## Task prompt
Transcribe exactly the lines from the one containing "C8: 2.2uF (plus" through the last line of the listing below, inclusive, and nothing beyond them.

______

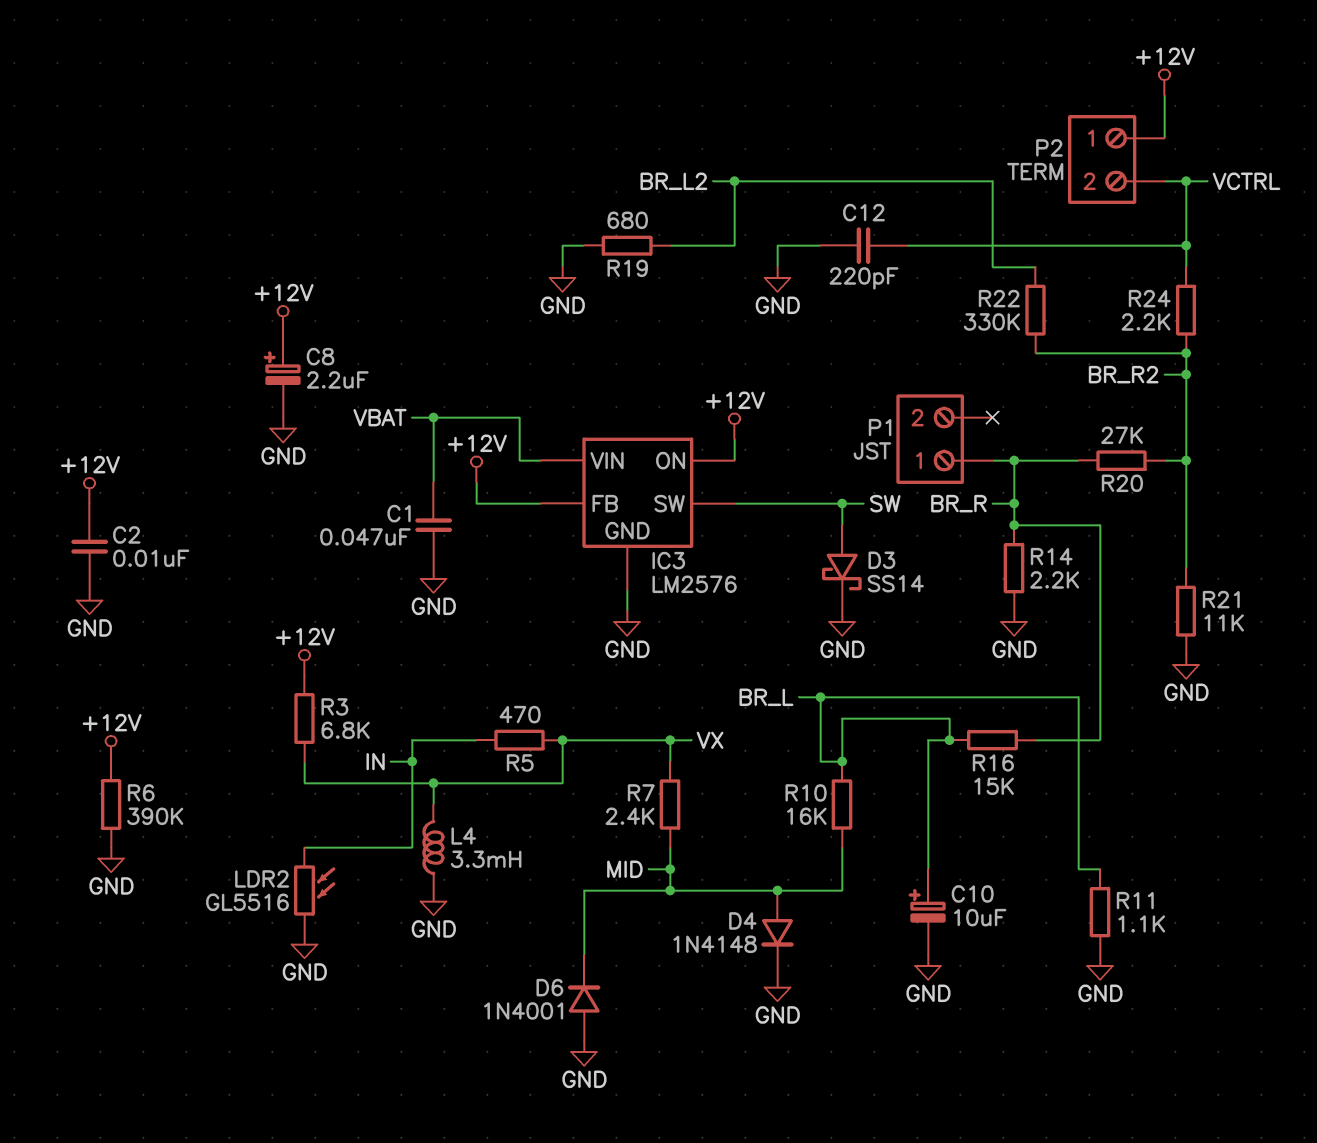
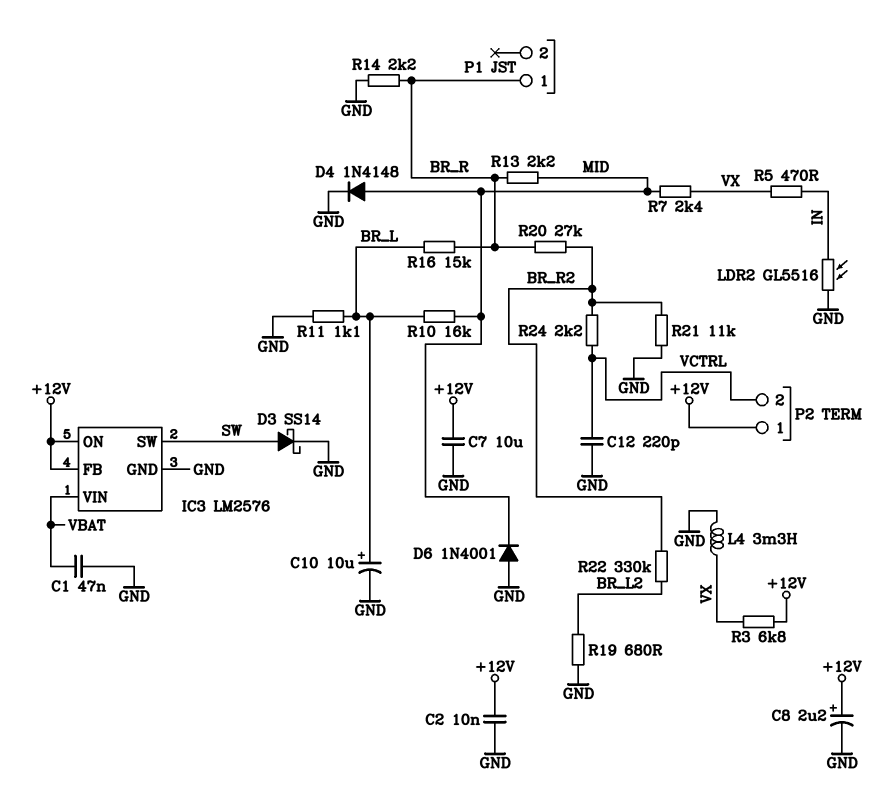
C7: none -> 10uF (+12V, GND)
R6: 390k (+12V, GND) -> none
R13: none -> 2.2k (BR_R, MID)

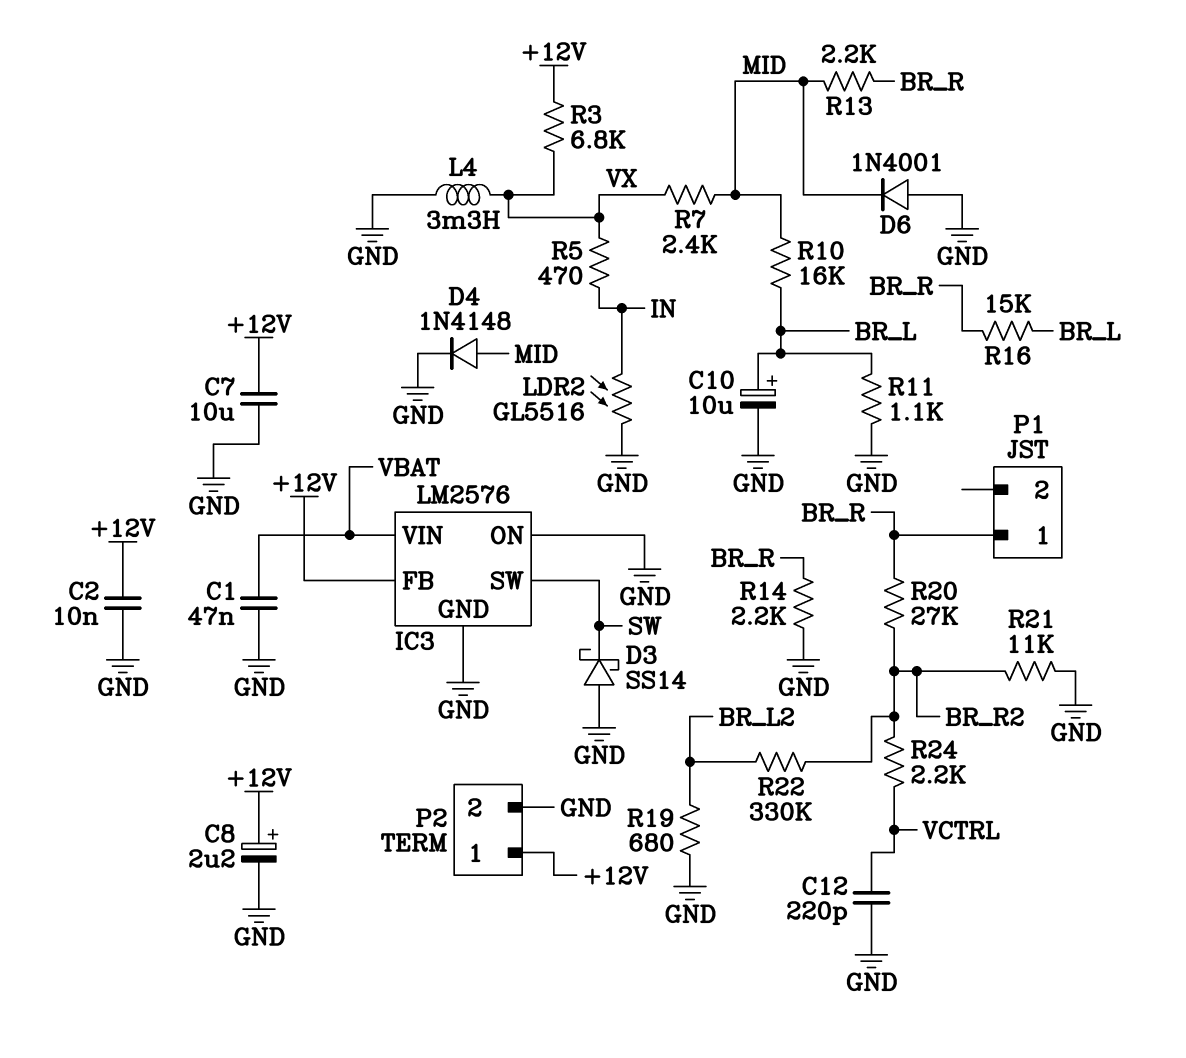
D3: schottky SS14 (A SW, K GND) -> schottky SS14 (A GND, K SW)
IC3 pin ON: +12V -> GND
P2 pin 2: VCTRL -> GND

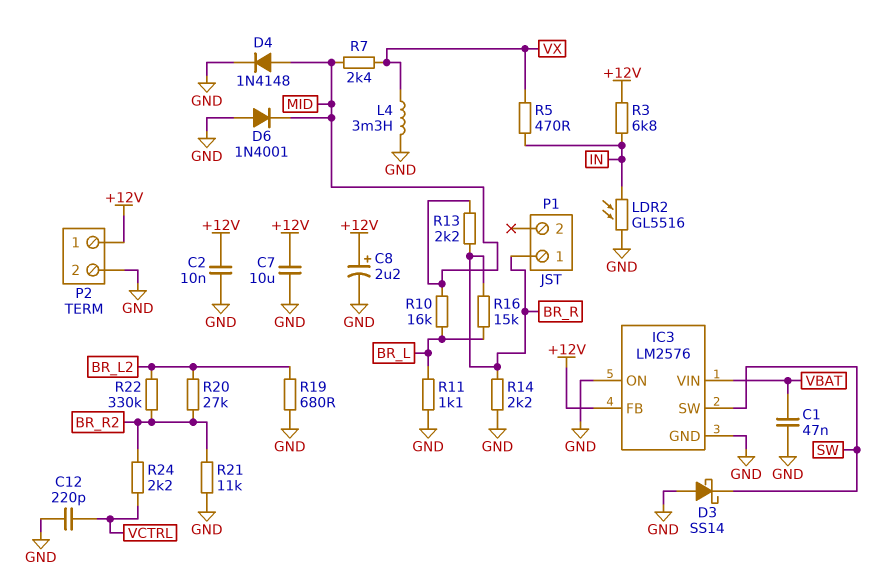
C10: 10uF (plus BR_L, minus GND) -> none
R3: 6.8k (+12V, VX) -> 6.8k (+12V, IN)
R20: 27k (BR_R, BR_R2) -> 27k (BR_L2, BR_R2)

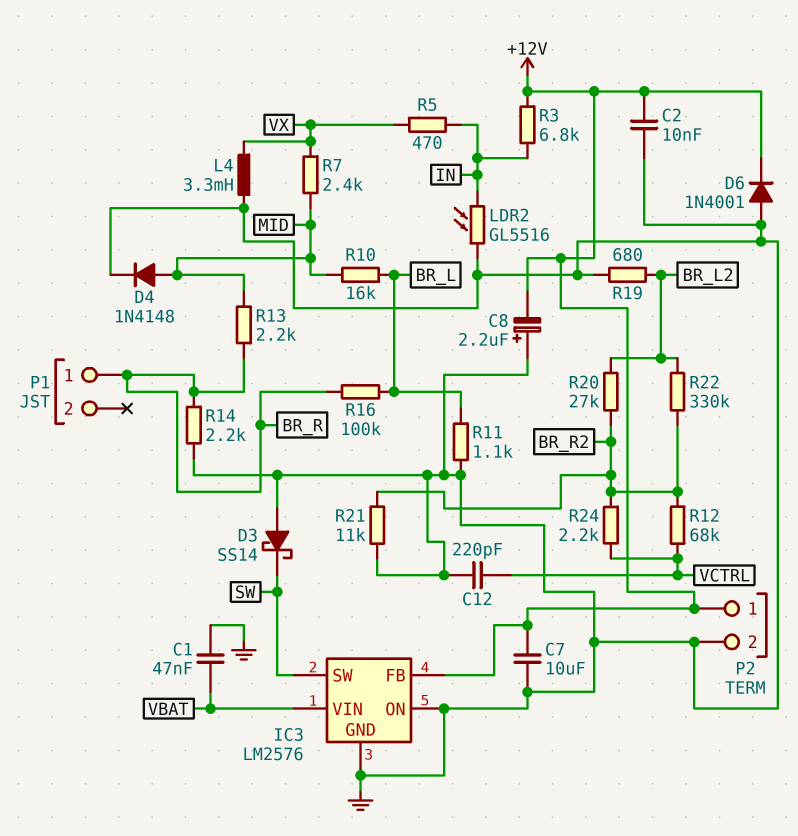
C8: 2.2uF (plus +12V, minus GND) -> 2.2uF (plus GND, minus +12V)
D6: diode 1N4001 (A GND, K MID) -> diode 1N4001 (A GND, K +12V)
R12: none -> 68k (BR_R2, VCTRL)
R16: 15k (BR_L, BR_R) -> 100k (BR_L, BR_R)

______

## Finished task
C8: 2.2uF (plus +12V, minus GND) -> 2.2uF (plus GND, minus +12V)
D6: diode 1N4001 (A GND, K MID) -> diode 1N4001 (A GND, K +12V)
R12: none -> 68k (BR_R2, VCTRL)
R16: 15k (BR_L, BR_R) -> 100k (BR_L, BR_R)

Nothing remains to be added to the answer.